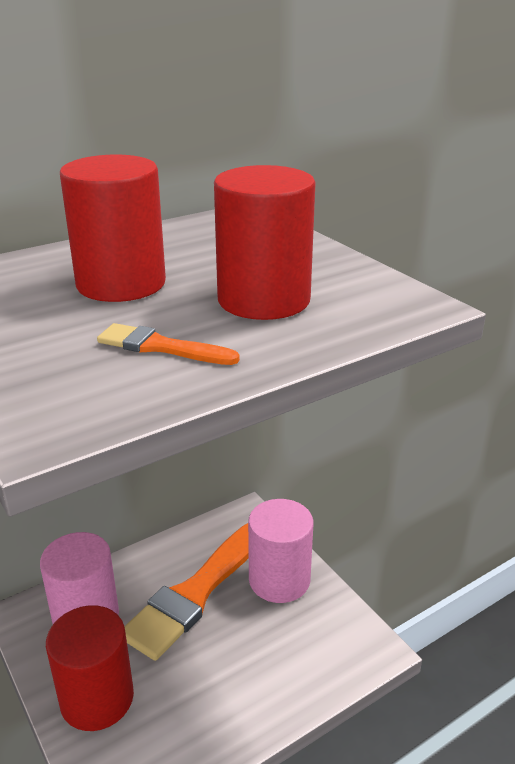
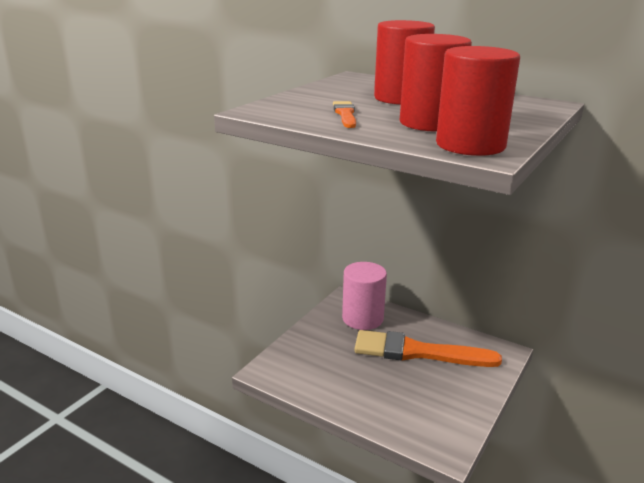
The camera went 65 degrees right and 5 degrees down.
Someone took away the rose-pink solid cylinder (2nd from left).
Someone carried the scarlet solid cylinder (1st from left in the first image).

Try it:
Pictures stay out. Write out everything else in the material exactly.

Solution for this problem:
The camera went 65 degrees right and 5 degrees down.
Someone took away the rose-pink solid cylinder (2nd from left).
Someone carried the scarlet solid cylinder (1st from left in the first image).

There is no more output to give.